• [Problem description]:
Each entry below is to be transcribed exactly; pictures are not copied.

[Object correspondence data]
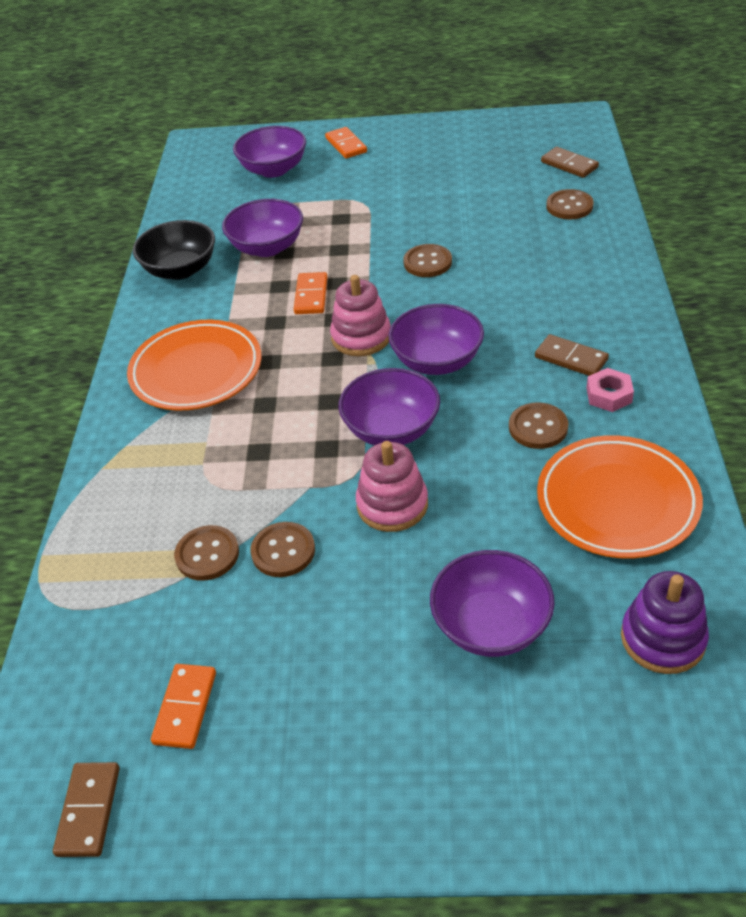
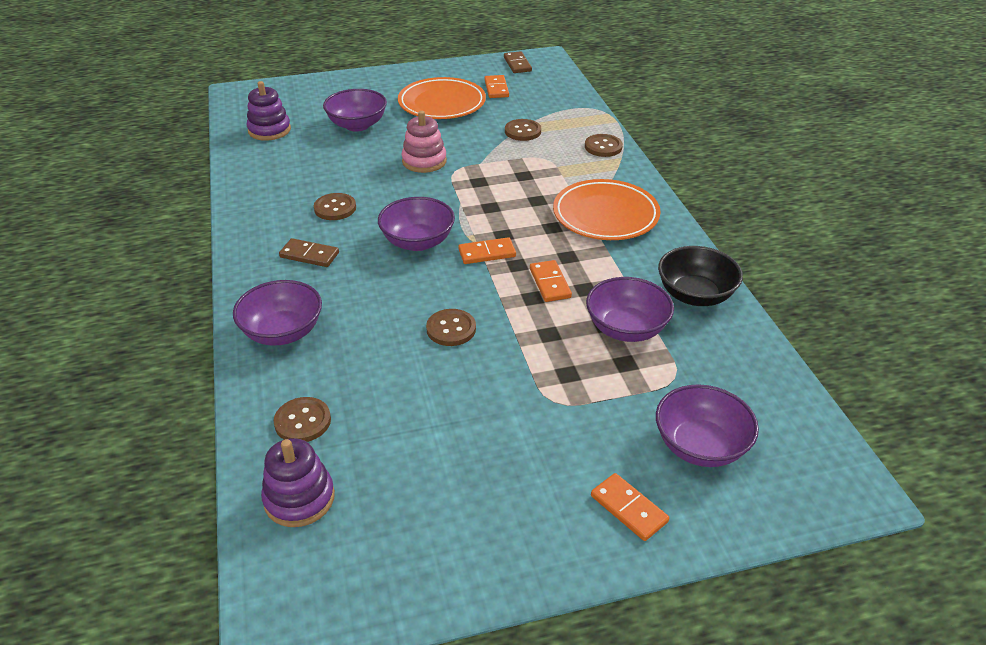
camera: 160 degrees right, 5 degrees down
(283, 551) = (480, 137): brown button -> brown button (603, 147)
(361, 337) = (487, 253): pink stacking toy -> orange domino
(391, 429) = (438, 196): purple bowl -> purple bowl (283, 332)
(569, 165) = (299, 498): brown domino -> purple stacking toy
(609, 395) = (282, 233): pink nut -> none
(617, 502) = (285, 177): orange plate -> orange plate (442, 104)

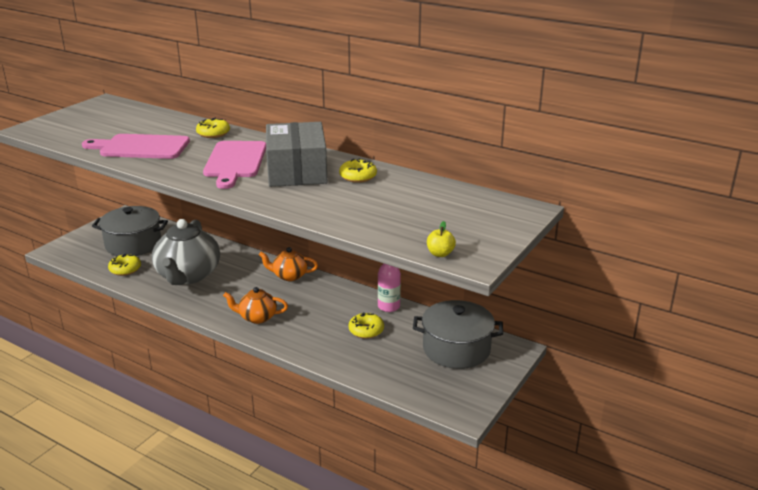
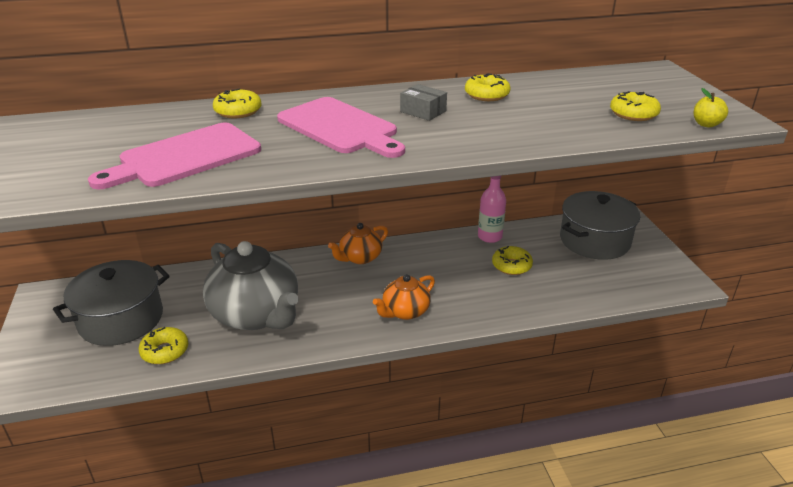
camera: 45 degrees left, 5 degrees up
(296, 171) = (423, 111): grey box -> grey box, size x0.41
(412, 226) = (633, 114): none -> yellow donut

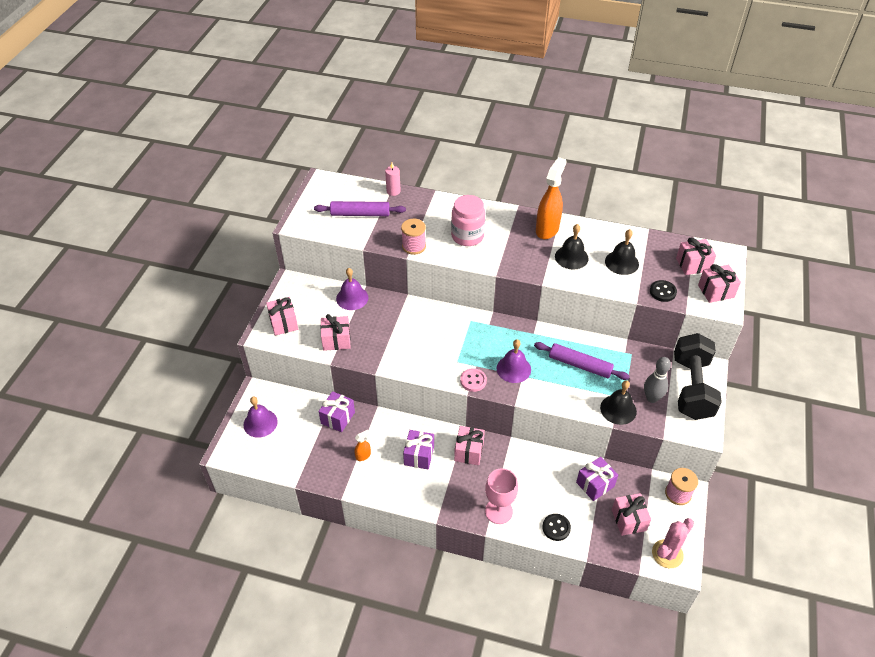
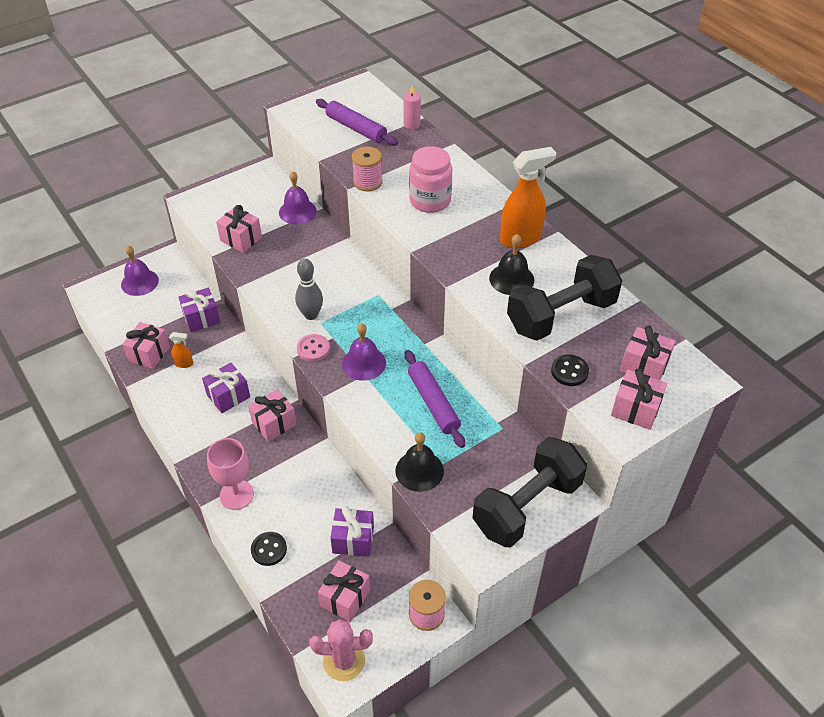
camera: 40 degrees right, 0 degrees up
(283, 323) = (217, 199): pink gift -> pink gift (149, 354)
(621, 262) = (561, 315): black bell -> black dumbbell
(652, 398) = (469, 485): grey bowling pin -> grey bowling pin (311, 315)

• [Answer]:
camera: 160 degrees right, 5 degrees down
(283, 551) = (480, 137): brown button -> brown button (603, 147)
(361, 337) = (487, 253): pink stacking toy -> orange domino
(391, 429) = (438, 196): purple bowl -> purple bowl (283, 332)
(569, 165) = (299, 498): brown domino -> purple stacking toy
(609, 395) = (282, 233): pink nut -> none
(617, 502) = (285, 177): orange plate -> orange plate (442, 104)

camera: 45 degrees left, 5 degrees up
(296, 171) = (423, 111): grey box -> grey box, size x0.41
(412, 226) = (633, 114): none -> yellow donut

camera: 40 degrees right, 0 degrees up
(283, 323) = (217, 199): pink gift -> pink gift (149, 354)
(621, 262) = (561, 315): black bell -> black dumbbell
(652, 398) = (469, 485): grey bowling pin -> grey bowling pin (311, 315)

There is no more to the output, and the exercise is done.